Each line below must be written out exactly as shown.

[Revision comparison data]
──────
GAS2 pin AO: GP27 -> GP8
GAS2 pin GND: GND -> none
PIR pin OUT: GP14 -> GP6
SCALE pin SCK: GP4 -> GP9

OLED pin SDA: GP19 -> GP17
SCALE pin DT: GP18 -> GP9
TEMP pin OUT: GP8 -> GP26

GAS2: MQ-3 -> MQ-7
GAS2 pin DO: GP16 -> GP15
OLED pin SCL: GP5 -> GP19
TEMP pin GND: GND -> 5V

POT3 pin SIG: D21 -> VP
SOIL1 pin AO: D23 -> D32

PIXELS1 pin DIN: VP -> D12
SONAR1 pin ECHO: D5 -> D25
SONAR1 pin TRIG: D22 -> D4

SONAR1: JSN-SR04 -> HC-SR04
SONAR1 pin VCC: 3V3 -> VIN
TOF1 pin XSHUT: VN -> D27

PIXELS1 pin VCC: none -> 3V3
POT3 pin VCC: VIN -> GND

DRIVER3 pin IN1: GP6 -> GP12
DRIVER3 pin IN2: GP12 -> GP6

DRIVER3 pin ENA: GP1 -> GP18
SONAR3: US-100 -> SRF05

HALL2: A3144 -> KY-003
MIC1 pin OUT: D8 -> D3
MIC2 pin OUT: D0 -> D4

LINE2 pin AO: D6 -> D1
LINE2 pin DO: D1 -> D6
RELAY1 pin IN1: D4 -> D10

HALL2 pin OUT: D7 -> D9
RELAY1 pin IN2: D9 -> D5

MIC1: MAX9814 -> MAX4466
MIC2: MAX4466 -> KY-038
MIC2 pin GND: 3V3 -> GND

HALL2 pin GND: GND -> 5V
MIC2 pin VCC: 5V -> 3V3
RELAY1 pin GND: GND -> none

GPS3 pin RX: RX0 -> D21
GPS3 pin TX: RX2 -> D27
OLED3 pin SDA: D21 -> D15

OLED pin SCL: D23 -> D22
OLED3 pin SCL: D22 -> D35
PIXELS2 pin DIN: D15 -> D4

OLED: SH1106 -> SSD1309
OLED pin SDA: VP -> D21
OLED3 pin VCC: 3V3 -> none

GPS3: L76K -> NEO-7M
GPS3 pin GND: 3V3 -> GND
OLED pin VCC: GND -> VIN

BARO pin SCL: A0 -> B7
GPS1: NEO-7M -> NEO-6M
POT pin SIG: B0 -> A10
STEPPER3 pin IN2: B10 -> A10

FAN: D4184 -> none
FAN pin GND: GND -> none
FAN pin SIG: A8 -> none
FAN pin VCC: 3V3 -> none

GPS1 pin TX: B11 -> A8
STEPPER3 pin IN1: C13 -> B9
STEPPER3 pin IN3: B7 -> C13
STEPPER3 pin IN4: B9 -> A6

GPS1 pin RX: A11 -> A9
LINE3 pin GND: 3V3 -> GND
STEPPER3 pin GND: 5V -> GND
──────
### Answer section
GAS2 pin AO: GP27 -> GP8
GAS2 pin GND: GND -> none
PIR pin OUT: GP14 -> GP6
SCALE pin SCK: GP4 -> GP9

OLED pin SDA: GP19 -> GP17
SCALE pin DT: GP18 -> GP9
TEMP pin OUT: GP8 -> GP26

GAS2: MQ-3 -> MQ-7
GAS2 pin DO: GP16 -> GP15
OLED pin SCL: GP5 -> GP19
TEMP pin GND: GND -> 5V

POT3 pin SIG: D21 -> VP
SOIL1 pin AO: D23 -> D32

PIXELS1 pin DIN: VP -> D12
SONAR1 pin ECHO: D5 -> D25
SONAR1 pin TRIG: D22 -> D4

SONAR1: JSN-SR04 -> HC-SR04
SONAR1 pin VCC: 3V3 -> VIN
TOF1 pin XSHUT: VN -> D27

PIXELS1 pin VCC: none -> 3V3
POT3 pin VCC: VIN -> GND

DRIVER3 pin IN1: GP6 -> GP12
DRIVER3 pin IN2: GP12 -> GP6

DRIVER3 pin ENA: GP1 -> GP18
SONAR3: US-100 -> SRF05

HALL2: A3144 -> KY-003
MIC1 pin OUT: D8 -> D3
MIC2 pin OUT: D0 -> D4

LINE2 pin AO: D6 -> D1
LINE2 pin DO: D1 -> D6
RELAY1 pin IN1: D4 -> D10

HALL2 pin OUT: D7 -> D9
RELAY1 pin IN2: D9 -> D5

MIC1: MAX9814 -> MAX4466
MIC2: MAX4466 -> KY-038
MIC2 pin GND: 3V3 -> GND

HALL2 pin GND: GND -> 5V
MIC2 pin VCC: 5V -> 3V3
RELAY1 pin GND: GND -> none

GPS3 pin RX: RX0 -> D21
GPS3 pin TX: RX2 -> D27
OLED3 pin SDA: D21 -> D15

OLED pin SCL: D23 -> D22
OLED3 pin SCL: D22 -> D35
PIXELS2 pin DIN: D15 -> D4

OLED: SH1106 -> SSD1309
OLED pin SDA: VP -> D21
OLED3 pin VCC: 3V3 -> none

GPS3: L76K -> NEO-7M
GPS3 pin GND: 3V3 -> GND
OLED pin VCC: GND -> VIN

BARO pin SCL: A0 -> B7
GPS1: NEO-7M -> NEO-6M
POT pin SIG: B0 -> A10
STEPPER3 pin IN2: B10 -> A10

FAN: D4184 -> none
FAN pin GND: GND -> none
FAN pin SIG: A8 -> none
FAN pin VCC: 3V3 -> none

GPS1 pin TX: B11 -> A8
STEPPER3 pin IN1: C13 -> B9
STEPPER3 pin IN3: B7 -> C13
STEPPER3 pin IN4: B9 -> A6

GPS1 pin RX: A11 -> A9
LINE3 pin GND: 3V3 -> GND
STEPPER3 pin GND: 5V -> GND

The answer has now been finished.